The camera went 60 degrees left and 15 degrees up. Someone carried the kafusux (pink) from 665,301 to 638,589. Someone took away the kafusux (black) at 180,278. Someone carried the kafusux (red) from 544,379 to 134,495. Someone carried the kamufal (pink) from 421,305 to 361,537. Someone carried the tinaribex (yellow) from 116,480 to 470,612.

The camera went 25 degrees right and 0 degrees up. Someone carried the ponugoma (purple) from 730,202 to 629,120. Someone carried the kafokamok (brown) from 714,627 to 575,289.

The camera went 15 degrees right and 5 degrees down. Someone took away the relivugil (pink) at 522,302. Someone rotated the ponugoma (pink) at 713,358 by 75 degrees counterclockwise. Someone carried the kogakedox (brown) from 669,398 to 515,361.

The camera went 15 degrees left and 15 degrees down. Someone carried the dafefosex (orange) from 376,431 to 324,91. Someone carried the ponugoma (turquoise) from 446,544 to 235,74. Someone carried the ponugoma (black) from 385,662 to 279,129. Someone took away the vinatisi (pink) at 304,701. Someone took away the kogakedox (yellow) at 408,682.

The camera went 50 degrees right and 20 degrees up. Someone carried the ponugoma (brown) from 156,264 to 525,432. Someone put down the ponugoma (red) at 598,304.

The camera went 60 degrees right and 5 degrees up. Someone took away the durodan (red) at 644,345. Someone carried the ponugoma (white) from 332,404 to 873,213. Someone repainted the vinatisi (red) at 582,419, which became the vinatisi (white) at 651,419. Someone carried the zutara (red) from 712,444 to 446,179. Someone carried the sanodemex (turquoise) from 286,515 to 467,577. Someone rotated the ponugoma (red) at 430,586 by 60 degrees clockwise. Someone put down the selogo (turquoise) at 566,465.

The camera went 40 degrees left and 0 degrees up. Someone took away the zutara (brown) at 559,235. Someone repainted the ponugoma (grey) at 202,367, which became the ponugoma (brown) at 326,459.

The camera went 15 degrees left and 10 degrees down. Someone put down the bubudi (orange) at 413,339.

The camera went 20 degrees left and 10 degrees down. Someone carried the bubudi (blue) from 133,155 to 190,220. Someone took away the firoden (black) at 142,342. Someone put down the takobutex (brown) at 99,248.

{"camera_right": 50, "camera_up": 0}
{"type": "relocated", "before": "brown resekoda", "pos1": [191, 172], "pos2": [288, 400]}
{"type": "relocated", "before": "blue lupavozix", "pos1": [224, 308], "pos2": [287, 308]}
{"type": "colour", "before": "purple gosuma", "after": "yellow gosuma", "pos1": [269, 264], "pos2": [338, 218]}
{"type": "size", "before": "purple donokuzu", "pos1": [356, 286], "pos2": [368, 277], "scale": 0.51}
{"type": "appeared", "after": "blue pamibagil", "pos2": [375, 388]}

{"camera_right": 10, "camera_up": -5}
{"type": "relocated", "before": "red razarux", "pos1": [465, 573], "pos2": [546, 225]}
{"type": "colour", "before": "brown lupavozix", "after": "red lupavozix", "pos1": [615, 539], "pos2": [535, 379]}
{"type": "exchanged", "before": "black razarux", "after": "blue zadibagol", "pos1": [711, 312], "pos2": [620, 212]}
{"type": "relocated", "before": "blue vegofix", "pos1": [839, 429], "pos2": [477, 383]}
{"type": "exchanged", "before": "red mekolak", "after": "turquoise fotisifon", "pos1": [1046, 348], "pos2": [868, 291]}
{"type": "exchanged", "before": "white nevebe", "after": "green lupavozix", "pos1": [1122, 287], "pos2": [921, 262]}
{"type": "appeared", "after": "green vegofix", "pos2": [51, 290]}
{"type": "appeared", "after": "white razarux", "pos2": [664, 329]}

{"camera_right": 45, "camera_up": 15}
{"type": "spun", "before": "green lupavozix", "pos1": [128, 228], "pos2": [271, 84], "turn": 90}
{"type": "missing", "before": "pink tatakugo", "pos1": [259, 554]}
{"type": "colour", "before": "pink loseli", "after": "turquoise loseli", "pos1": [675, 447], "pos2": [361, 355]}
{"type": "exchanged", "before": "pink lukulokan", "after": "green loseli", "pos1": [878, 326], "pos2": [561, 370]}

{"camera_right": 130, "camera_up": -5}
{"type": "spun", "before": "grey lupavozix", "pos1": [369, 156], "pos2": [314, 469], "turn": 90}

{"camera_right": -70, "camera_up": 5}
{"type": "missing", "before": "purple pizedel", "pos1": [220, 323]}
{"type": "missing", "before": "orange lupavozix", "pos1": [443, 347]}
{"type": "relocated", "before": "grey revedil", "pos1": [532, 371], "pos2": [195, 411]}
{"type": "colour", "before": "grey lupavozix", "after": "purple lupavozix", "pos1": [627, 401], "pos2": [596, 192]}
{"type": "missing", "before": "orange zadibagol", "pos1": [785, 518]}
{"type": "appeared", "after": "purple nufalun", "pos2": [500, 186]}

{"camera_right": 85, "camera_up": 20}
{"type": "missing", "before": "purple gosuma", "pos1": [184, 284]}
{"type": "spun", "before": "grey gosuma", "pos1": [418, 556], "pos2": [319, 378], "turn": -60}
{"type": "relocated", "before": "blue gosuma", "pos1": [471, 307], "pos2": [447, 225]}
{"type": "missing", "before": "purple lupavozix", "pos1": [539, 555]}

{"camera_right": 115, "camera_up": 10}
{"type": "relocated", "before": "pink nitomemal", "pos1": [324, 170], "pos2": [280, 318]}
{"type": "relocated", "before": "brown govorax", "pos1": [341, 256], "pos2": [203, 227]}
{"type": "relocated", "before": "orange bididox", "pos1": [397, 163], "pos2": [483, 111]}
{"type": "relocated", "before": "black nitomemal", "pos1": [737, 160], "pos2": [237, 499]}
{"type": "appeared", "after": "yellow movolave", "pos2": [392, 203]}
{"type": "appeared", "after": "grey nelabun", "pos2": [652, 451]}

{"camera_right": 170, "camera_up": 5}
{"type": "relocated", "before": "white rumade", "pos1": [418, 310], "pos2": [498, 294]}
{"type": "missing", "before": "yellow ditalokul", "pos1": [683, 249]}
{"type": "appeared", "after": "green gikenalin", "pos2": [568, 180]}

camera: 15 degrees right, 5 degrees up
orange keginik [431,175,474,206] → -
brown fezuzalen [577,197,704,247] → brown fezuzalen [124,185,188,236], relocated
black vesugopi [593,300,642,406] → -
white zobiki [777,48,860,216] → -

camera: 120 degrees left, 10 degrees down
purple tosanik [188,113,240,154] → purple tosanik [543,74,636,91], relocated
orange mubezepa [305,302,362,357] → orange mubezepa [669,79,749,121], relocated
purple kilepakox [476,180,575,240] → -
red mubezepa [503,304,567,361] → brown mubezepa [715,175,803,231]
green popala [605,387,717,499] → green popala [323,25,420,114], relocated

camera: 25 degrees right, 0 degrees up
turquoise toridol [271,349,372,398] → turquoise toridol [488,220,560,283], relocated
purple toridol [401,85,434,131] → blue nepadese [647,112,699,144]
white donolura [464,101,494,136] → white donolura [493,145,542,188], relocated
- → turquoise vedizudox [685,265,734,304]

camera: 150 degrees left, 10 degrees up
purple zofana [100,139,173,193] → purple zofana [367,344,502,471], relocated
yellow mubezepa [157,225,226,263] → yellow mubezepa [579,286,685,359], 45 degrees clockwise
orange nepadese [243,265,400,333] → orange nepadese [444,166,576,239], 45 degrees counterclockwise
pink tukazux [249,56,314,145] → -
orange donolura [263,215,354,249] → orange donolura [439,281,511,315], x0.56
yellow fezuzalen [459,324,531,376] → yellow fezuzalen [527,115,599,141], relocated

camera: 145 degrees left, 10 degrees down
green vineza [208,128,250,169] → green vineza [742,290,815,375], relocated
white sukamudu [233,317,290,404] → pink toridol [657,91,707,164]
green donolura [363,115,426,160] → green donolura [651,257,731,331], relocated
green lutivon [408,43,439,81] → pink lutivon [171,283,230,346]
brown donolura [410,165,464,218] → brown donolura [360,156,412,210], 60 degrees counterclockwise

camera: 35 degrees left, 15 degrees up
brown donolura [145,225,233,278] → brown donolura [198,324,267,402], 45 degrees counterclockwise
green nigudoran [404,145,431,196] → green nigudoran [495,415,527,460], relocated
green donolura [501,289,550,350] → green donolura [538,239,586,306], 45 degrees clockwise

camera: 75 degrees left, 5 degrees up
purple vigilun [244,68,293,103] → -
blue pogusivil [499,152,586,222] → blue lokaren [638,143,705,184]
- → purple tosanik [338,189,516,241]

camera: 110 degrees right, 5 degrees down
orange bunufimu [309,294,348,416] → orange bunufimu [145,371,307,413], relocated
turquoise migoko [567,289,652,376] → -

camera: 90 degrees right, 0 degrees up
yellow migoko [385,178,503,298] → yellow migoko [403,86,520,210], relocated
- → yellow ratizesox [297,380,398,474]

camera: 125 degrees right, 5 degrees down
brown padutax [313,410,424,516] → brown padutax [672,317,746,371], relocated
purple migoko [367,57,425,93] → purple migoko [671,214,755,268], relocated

• • • • •

→ **Aim of the exercise**: Go through the material above and output exactly the lines from the one containing "green popala [605,387,717,499]" through the one containing "green vineza [208,128,250,169]".

→ **Task answer**:
green popala [605,387,717,499] → green popala [323,25,420,114], relocated

camera: 25 degrees right, 0 degrees up
turquoise toridol [271,349,372,398] → turquoise toridol [488,220,560,283], relocated
purple toridol [401,85,434,131] → blue nepadese [647,112,699,144]
white donolura [464,101,494,136] → white donolura [493,145,542,188], relocated
- → turquoise vedizudox [685,265,734,304]

camera: 150 degrees left, 10 degrees up
purple zofana [100,139,173,193] → purple zofana [367,344,502,471], relocated
yellow mubezepa [157,225,226,263] → yellow mubezepa [579,286,685,359], 45 degrees clockwise
orange nepadese [243,265,400,333] → orange nepadese [444,166,576,239], 45 degrees counterclockwise
pink tukazux [249,56,314,145] → -
orange donolura [263,215,354,249] → orange donolura [439,281,511,315], x0.56
yellow fezuzalen [459,324,531,376] → yellow fezuzalen [527,115,599,141], relocated

camera: 145 degrees left, 10 degrees down
green vineza [208,128,250,169] → green vineza [742,290,815,375], relocated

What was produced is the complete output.